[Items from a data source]
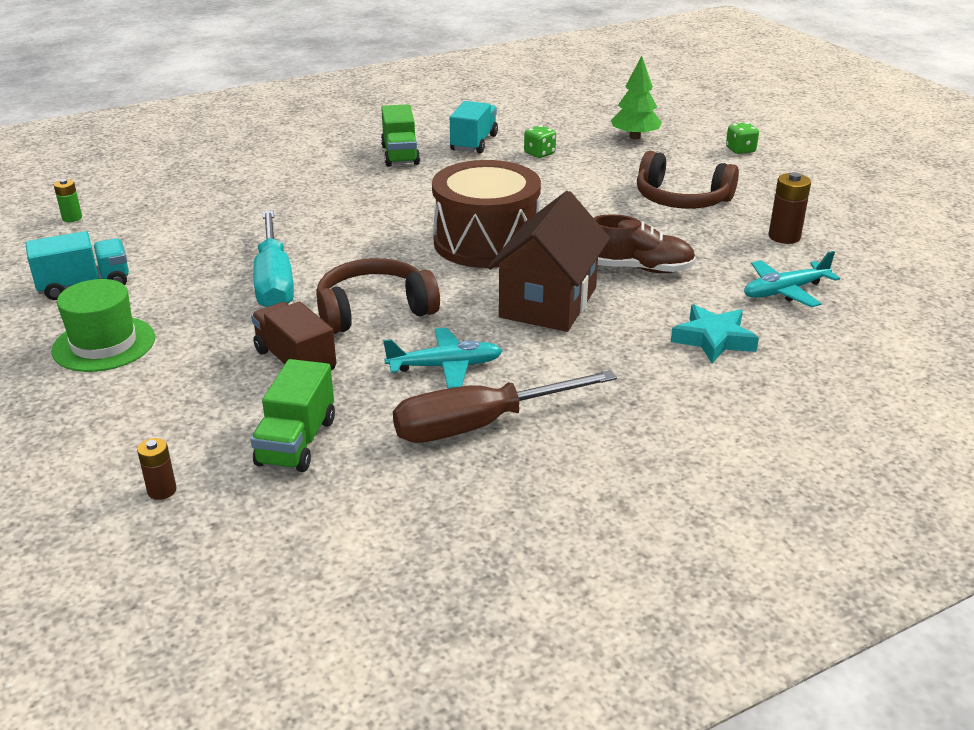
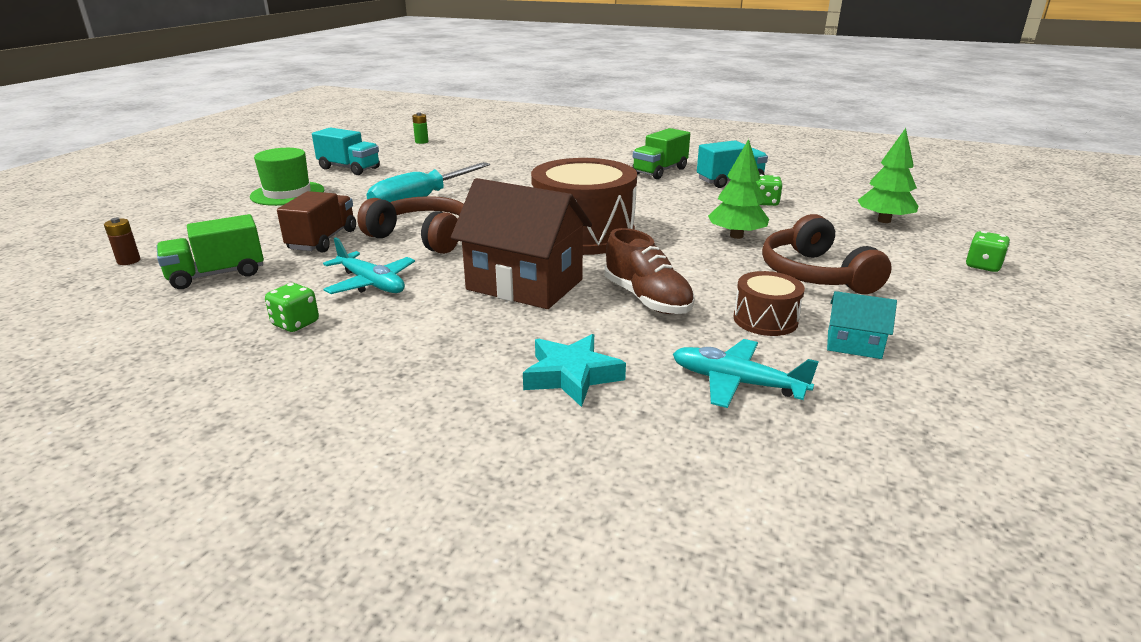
camera: 50 degrees right, 5 degrees down
(480, 425) = (295, 324): brown screwdriver -> green dice
(548, 302) = (524, 284): brown house -> brown house turned 45 degrees clockwise
(582, 192) = (736, 236): none -> green tree
(721, 245) = (765, 320): none -> brown drum
(784, 237) = (854, 345): brown battery -> turquoise house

* Required work
The result should be a precise copy of all the entries, free of pictures.

* Solution to this task
camera: 50 degrees right, 5 degrees down
(480, 425) = (295, 324): brown screwdriver -> green dice
(548, 302) = (524, 284): brown house -> brown house turned 45 degrees clockwise
(582, 192) = (736, 236): none -> green tree
(721, 245) = (765, 320): none -> brown drum
(784, 237) = (854, 345): brown battery -> turquoise house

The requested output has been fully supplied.